### Prompt
Collect every line in the records below that contains the string "kern", and copy each such line in full.

### Source material
------------------------------------------------

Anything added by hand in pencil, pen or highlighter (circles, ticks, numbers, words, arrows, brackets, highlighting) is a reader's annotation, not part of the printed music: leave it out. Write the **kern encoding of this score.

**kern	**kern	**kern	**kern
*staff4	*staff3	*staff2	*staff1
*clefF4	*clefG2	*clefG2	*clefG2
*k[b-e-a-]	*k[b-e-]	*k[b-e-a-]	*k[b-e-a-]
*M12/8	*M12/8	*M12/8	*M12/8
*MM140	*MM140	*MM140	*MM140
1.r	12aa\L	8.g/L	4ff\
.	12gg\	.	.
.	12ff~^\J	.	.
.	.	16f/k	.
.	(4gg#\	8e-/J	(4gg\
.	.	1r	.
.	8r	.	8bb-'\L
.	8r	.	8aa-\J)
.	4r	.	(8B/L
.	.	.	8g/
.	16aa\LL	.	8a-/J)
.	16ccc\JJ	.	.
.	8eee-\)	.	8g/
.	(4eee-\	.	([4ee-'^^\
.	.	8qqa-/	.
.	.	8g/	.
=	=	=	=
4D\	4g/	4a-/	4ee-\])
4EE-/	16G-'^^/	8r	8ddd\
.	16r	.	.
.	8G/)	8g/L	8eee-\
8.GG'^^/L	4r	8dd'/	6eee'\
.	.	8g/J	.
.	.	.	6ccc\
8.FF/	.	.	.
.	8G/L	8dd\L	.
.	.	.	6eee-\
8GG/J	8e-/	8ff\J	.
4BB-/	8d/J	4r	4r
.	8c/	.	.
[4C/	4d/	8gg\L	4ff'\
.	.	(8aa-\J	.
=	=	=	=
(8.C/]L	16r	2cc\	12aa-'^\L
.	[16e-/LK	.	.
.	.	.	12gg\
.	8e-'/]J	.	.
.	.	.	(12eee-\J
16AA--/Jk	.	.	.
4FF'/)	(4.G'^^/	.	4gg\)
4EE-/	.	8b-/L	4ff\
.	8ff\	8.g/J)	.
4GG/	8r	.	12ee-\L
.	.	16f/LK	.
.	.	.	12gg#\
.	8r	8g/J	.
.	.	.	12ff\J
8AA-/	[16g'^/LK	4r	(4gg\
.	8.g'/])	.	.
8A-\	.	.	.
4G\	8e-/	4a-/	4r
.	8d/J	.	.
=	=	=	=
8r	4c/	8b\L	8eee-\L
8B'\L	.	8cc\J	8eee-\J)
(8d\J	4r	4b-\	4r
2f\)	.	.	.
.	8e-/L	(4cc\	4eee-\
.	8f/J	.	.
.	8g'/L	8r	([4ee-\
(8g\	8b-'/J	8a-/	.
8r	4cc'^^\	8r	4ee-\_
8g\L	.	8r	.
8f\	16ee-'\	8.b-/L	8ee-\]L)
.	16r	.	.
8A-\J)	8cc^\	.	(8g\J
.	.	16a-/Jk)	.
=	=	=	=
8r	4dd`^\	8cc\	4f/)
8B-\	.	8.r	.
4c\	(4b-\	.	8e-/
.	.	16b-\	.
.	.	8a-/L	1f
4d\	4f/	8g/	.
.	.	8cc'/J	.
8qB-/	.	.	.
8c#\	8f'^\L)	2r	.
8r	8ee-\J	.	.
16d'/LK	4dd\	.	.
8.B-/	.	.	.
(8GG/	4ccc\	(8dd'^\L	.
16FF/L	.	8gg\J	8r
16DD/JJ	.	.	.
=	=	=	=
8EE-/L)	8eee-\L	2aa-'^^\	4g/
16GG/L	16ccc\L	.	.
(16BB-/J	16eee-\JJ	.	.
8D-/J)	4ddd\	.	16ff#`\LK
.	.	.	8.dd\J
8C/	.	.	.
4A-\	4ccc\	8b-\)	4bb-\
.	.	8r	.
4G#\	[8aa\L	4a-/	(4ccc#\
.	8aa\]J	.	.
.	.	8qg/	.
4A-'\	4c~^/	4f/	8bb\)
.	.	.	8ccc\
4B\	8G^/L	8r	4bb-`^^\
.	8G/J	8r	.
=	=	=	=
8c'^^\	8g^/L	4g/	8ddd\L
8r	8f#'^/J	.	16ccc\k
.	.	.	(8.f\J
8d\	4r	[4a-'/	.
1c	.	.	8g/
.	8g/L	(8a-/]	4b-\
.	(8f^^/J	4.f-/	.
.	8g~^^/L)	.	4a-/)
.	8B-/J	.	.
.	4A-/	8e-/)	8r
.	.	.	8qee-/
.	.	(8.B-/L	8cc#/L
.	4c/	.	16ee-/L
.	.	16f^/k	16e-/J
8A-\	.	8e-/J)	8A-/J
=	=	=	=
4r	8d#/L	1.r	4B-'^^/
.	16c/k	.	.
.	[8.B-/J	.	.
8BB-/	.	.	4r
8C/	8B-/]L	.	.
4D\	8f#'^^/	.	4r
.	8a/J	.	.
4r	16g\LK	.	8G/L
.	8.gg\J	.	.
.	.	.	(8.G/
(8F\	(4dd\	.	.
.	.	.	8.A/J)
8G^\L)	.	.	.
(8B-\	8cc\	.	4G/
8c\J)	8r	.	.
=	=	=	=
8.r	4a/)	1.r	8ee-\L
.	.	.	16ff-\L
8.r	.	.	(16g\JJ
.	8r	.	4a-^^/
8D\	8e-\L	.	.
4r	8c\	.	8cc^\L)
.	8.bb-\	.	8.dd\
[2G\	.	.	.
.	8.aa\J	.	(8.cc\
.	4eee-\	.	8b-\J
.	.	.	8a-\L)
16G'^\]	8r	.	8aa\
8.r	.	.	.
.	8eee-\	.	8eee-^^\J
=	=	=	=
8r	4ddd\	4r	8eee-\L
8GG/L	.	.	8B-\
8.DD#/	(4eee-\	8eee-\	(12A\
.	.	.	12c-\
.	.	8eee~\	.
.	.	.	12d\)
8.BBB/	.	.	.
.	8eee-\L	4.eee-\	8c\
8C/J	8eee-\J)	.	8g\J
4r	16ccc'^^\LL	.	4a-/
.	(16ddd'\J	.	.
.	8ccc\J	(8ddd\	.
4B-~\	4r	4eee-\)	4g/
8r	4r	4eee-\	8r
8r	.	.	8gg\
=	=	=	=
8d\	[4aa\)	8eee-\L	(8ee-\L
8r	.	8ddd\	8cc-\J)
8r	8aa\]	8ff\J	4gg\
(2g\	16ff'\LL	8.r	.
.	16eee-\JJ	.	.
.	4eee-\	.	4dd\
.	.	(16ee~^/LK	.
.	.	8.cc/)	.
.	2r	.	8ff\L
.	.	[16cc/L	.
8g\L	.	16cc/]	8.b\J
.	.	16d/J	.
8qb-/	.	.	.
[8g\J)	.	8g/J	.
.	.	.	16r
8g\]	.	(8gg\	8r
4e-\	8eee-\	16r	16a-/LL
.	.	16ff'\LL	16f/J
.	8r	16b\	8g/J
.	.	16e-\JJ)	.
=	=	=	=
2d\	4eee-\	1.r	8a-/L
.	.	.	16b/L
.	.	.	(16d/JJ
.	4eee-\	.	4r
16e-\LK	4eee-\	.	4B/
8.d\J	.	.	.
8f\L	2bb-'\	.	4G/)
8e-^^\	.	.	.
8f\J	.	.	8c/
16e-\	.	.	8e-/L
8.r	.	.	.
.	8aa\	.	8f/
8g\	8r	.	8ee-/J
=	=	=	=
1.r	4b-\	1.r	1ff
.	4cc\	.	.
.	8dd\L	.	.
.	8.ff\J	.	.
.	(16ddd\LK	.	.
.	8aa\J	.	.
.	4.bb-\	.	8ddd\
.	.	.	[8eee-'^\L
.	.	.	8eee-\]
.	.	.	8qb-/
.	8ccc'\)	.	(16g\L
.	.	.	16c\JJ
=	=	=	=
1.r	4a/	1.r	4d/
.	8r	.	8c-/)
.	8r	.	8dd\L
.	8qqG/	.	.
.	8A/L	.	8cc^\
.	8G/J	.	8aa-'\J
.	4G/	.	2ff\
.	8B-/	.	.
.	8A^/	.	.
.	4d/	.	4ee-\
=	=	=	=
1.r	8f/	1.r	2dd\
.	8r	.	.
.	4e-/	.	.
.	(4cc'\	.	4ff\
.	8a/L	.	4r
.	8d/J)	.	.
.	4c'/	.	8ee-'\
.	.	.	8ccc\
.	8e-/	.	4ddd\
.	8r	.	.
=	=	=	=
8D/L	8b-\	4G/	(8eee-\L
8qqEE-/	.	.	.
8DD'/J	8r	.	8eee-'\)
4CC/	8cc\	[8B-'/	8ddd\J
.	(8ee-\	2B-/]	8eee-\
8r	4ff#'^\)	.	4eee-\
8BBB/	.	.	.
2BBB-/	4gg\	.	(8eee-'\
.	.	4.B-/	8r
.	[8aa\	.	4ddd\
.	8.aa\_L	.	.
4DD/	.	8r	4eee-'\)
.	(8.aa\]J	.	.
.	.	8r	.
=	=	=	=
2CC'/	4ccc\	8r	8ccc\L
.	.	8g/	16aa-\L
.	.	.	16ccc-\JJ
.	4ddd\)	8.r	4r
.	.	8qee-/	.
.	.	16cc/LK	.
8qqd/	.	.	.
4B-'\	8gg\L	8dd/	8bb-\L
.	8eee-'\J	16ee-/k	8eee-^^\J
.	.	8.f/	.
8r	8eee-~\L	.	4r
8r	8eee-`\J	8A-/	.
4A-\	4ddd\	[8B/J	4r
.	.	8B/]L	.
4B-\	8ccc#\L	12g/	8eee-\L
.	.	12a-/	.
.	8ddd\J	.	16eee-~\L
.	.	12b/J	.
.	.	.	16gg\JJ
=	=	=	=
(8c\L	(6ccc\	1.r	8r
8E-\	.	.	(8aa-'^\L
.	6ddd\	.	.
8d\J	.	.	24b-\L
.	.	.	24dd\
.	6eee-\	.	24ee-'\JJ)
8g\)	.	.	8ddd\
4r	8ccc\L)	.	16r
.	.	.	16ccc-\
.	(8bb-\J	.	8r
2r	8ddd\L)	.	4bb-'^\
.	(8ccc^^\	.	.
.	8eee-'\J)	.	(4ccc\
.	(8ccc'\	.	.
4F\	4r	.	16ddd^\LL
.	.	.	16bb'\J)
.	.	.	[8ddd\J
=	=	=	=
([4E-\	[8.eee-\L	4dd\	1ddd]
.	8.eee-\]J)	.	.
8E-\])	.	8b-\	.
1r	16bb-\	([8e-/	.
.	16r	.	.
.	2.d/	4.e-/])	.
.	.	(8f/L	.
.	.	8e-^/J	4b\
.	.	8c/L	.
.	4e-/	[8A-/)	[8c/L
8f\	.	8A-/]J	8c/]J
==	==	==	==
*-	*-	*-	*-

------------------------------------------------

### Reply
Anything added by hand in pencil, pen or highlighter (circles, ticks, numbers, words, arrows, brackets, highlighting) is a reader's annotation, not part of the printed music: leave it out. Write the **kern encoding of this score.
**kern	**kern	**kern	**kern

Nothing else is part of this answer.